## What needs to be done:
Across the lines of the records below, how many have the string "turquoise" in them? Answer with the number alone.

## Information given:
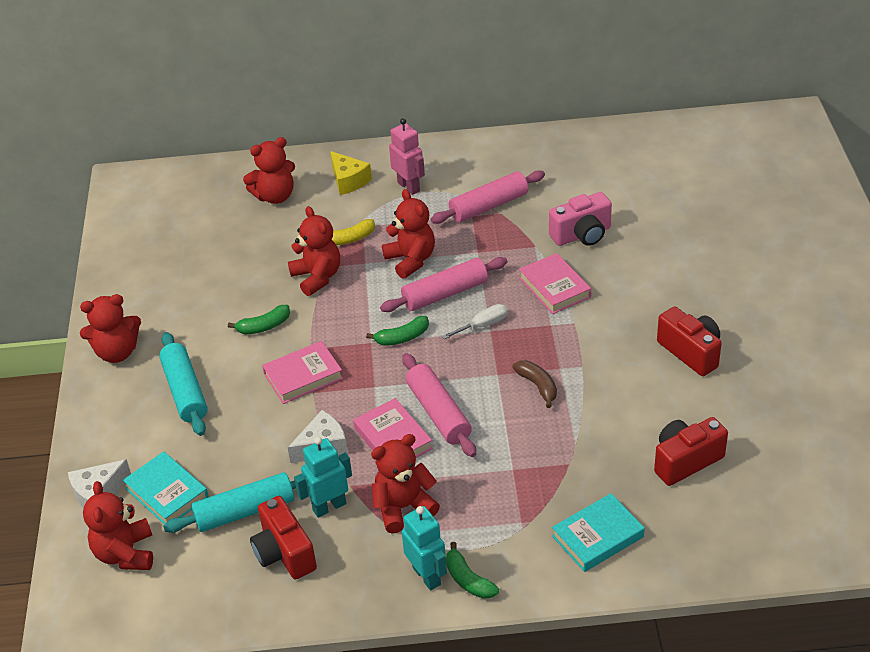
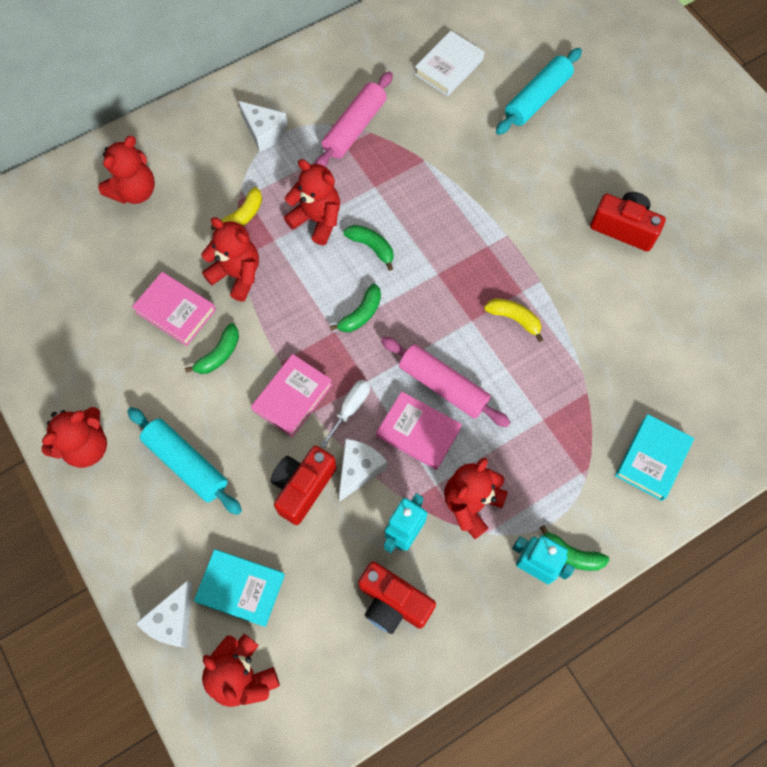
camera: 30 degrees left, 25 degrees up
turquoise rolling pin [163,472,296,533] -> turquoise rolling pin moved to [496,48,582,135]
yellow cheese [330,151,372,195] -> none
pink rolling pin [380,257,507,312] -> green banana [343,225,394,271]
pink robot [389,118,425,195] -> white cheese [238,101,288,152]
white screwdriver [442,304,508,339] -> white screwdriver moved to [321,380,370,448]
brown banana [512,360,557,408] -> yellow banana [484,299,543,342]
pink book [519,253,591,314] -> pink book moved to [132,272,216,346]
pink camera [549,192,612,246] -> none
red camera [654,417,728,486] -> red camera moved to [271,446,337,525]
none -> white book [414,31,484,96]

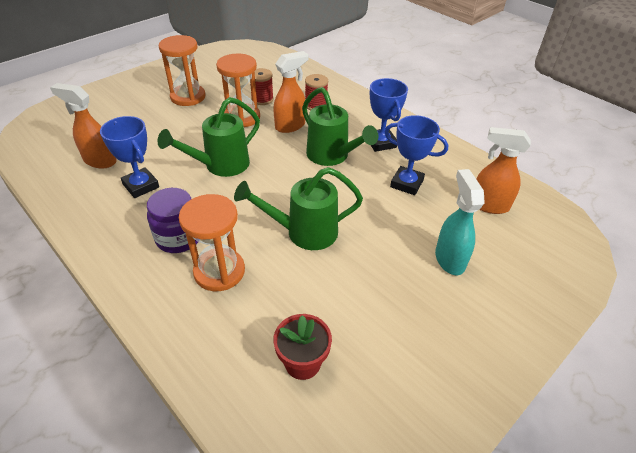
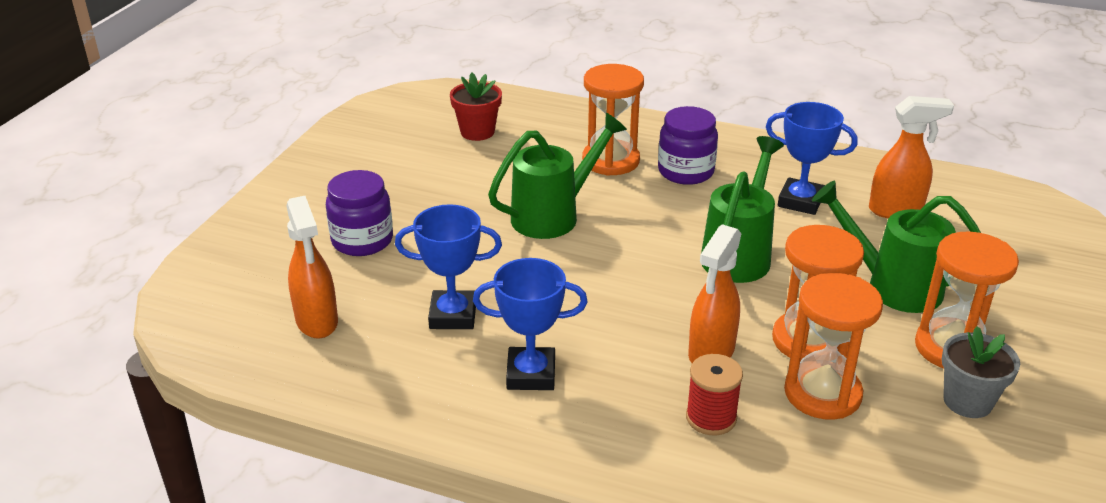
camera: 155 degrees right, 10 degrees down
red spool [250,68,274,105] -> orange hourglass [784,273,883,420]
green watering can [302,87,378,166] -> green watering can moved to [812,181,981,313]
blue trophy [370,78,408,152] -> blue trophy turned 45 degrees counterclockwise [473,258,588,390]
turquoise spray bottle [435,169,485,275] -> purple jar [326,170,393,256]
orange spray bottle [476,127,531,214] -> orange spray bottle turned 75 degrees clockwise [287,196,338,339]
none -> grey flower pot [942,326,1020,418]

## Exercise solution:
2